*RAW DATA*:
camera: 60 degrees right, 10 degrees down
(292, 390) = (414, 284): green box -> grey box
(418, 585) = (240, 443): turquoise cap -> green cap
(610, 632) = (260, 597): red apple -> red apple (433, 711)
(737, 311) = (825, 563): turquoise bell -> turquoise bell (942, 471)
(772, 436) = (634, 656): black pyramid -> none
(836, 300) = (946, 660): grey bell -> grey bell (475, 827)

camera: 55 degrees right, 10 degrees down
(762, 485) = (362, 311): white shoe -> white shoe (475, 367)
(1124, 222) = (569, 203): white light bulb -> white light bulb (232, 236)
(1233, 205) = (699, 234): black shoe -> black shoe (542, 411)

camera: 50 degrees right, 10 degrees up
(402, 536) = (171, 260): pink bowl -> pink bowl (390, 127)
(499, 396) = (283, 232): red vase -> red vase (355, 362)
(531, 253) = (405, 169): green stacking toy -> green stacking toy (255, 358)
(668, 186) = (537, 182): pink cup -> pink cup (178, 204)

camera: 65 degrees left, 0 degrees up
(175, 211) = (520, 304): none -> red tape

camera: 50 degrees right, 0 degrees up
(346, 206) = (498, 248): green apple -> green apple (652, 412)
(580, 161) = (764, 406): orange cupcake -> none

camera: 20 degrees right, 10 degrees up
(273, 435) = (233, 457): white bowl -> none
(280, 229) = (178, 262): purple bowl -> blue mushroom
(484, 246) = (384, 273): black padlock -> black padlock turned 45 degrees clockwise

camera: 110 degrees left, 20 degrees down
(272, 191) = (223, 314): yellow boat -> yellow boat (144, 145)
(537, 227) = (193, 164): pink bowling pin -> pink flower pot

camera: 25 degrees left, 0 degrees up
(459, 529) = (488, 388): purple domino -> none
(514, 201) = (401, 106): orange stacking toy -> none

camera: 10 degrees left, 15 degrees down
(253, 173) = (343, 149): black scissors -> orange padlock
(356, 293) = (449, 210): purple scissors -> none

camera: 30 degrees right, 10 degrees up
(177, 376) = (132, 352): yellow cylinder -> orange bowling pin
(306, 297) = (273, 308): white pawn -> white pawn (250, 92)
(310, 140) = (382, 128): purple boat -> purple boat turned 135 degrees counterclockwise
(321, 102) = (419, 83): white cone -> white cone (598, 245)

*HOW TO COMPLETE THIS TASK*:
Only one stretch of the data is wanted: the lines from the one with "(175, 211) = (520, 304): none -> red tape" through the last, repeated exactly.

*EXERCISE RESULT*:
(175, 211) = (520, 304): none -> red tape

camera: 50 degrees right, 0 degrees up
(346, 206) = (498, 248): green apple -> green apple (652, 412)
(580, 161) = (764, 406): orange cupcake -> none

camera: 20 degrees right, 10 degrees up
(273, 435) = (233, 457): white bowl -> none
(280, 229) = (178, 262): purple bowl -> blue mushroom
(484, 246) = (384, 273): black padlock -> black padlock turned 45 degrees clockwise

camera: 110 degrees left, 20 degrees down
(272, 191) = (223, 314): yellow boat -> yellow boat (144, 145)
(537, 227) = (193, 164): pink bowling pin -> pink flower pot

camera: 25 degrees left, 0 degrees up
(459, 529) = (488, 388): purple domino -> none
(514, 201) = (401, 106): orange stacking toy -> none

camera: 10 degrees left, 15 degrees down
(253, 173) = (343, 149): black scissors -> orange padlock
(356, 293) = (449, 210): purple scissors -> none

camera: 30 degrees right, 10 degrees up
(177, 376) = (132, 352): yellow cylinder -> orange bowling pin
(306, 297) = (273, 308): white pawn -> white pawn (250, 92)
(310, 140) = (382, 128): purple boat -> purple boat turned 135 degrees counterclockwise
(321, 102) = (419, 83): white cone -> white cone (598, 245)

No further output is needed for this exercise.